[Task goal] The required answer is every line of the data containing the word "grau".

[Input]
--*--
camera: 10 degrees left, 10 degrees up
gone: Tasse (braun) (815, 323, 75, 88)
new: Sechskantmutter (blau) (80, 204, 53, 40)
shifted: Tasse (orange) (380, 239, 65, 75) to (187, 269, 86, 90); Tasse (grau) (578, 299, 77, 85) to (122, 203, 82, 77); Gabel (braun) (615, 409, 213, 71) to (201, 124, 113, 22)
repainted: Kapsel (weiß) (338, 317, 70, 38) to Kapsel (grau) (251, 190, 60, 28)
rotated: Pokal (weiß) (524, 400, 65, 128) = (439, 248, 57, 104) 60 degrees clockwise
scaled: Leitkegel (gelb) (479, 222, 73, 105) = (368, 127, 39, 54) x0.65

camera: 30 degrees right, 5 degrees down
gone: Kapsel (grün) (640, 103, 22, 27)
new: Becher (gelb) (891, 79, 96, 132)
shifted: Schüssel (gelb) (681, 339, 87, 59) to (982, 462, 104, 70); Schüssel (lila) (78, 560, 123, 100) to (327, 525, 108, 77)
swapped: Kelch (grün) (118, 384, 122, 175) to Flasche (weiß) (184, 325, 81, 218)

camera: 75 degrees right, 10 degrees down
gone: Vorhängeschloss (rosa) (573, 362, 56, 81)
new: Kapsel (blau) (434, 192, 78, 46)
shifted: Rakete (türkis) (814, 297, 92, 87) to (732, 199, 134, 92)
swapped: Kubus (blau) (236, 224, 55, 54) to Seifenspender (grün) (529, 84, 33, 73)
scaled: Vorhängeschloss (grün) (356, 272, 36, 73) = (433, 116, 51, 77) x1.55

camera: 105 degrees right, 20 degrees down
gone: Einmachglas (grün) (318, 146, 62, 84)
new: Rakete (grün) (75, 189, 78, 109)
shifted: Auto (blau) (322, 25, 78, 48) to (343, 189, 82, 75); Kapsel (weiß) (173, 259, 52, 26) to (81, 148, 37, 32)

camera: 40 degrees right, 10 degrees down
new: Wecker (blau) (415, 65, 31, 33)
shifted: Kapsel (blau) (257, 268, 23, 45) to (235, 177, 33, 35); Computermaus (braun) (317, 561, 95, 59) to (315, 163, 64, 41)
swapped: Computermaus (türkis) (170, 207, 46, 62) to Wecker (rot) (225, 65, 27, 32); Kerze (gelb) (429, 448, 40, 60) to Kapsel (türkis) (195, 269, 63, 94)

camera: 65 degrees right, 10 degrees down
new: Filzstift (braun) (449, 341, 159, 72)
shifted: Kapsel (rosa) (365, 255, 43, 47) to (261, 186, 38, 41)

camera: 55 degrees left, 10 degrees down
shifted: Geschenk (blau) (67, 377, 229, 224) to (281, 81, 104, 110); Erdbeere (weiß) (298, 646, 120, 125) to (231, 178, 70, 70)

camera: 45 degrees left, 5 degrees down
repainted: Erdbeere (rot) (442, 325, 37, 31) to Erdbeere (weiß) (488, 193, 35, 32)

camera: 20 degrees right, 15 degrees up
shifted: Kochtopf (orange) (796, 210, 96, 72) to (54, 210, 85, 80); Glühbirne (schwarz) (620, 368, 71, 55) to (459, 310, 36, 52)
--*--
[Answer to the problem]
shifted: Tasse (orange) (380, 239, 65, 75) to (187, 269, 86, 90); Tasse (grau) (578, 299, 77, 85) to (122, 203, 82, 77); Gabel (braun) (615, 409, 213, 71) to (201, 124, 113, 22)
repainted: Kapsel (weiß) (338, 317, 70, 38) to Kapsel (grau) (251, 190, 60, 28)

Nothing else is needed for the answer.